• [TASK DETAILS]: Using the material below, copy every line where "DGND" appears.

• [DATA SHOWN]:
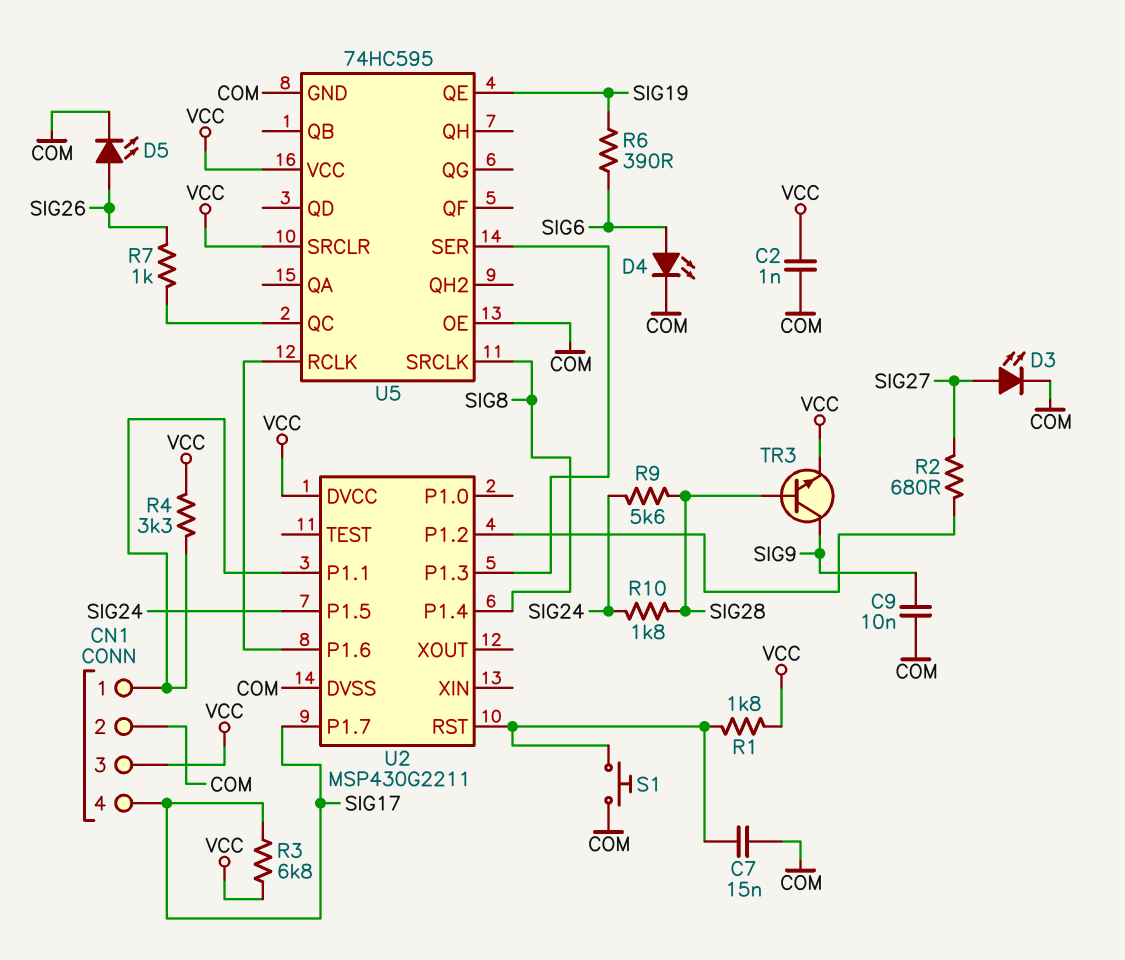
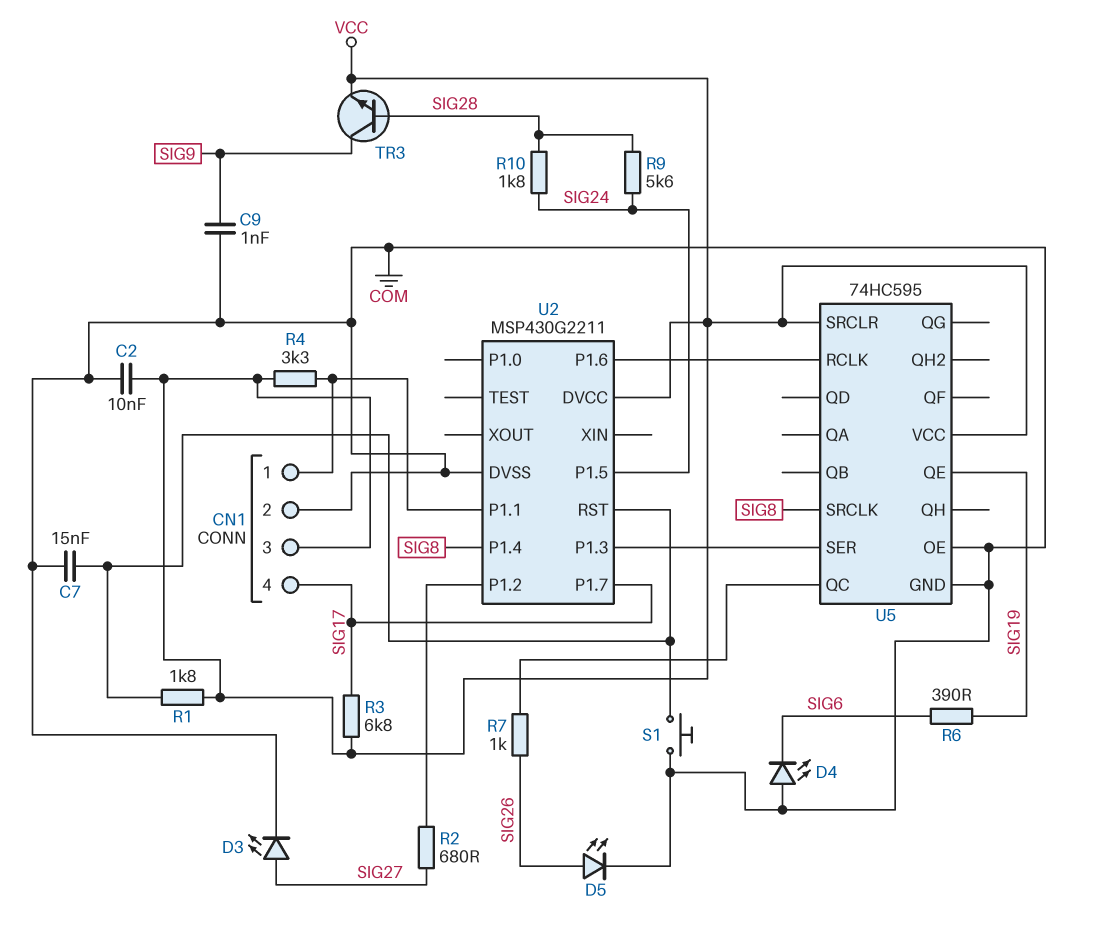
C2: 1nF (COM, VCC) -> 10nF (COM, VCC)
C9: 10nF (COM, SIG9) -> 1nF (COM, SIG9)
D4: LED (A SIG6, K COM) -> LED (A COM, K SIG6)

--

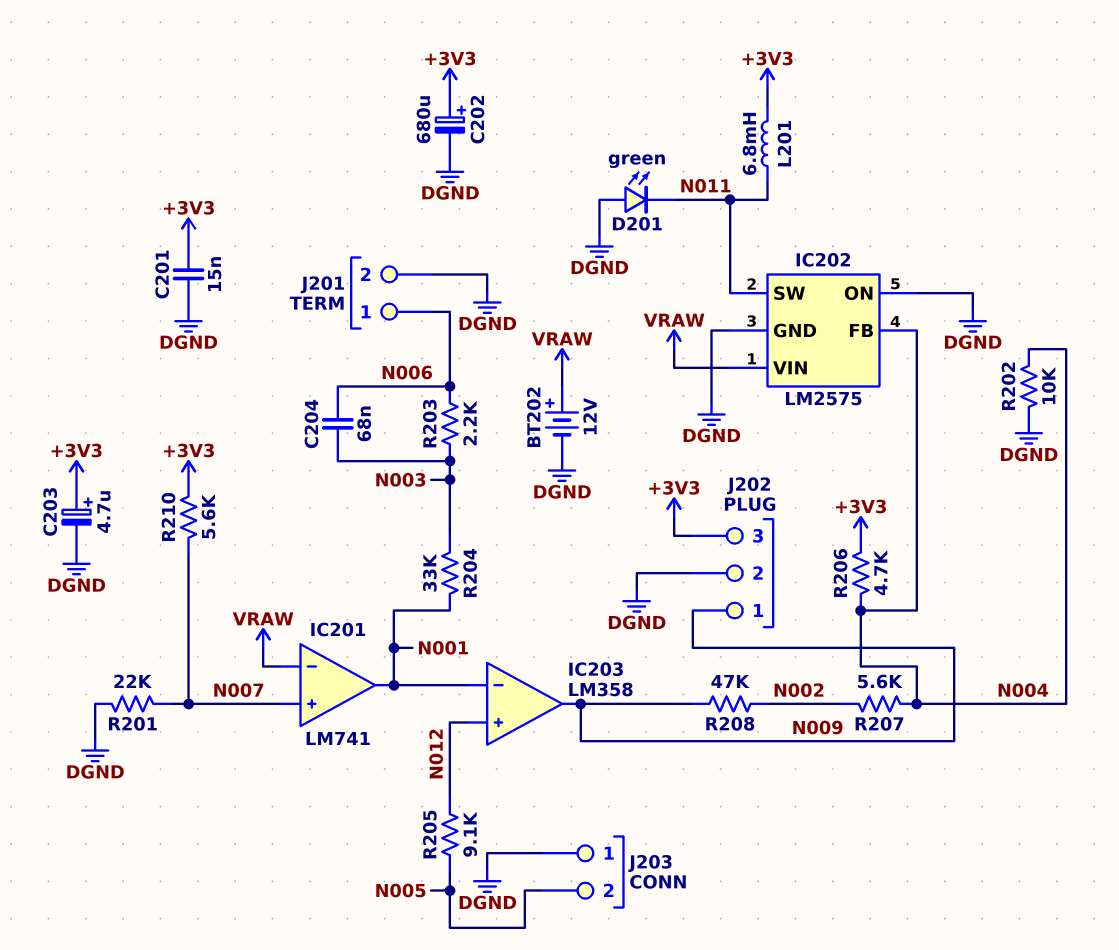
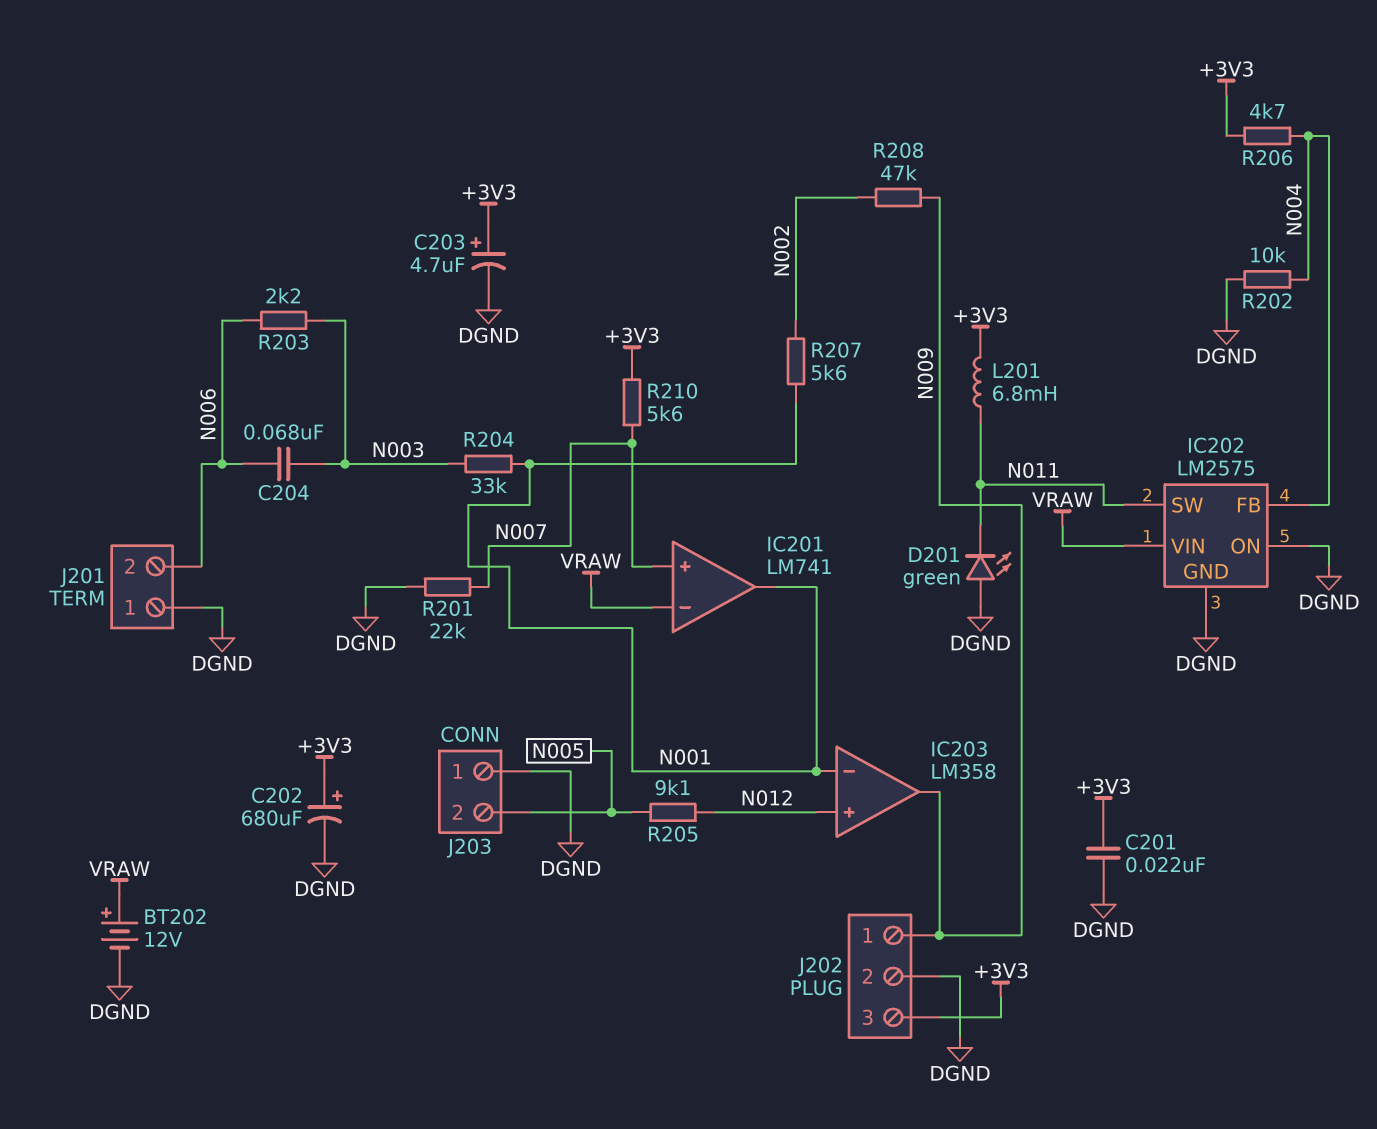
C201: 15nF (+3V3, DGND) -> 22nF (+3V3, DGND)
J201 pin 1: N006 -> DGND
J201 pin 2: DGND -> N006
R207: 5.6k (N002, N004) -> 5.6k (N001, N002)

• [RESPONSE BELOW]:
C201: 15nF (+3V3, DGND) -> 22nF (+3V3, DGND)
J201 pin 1: N006 -> DGND
J201 pin 2: DGND -> N006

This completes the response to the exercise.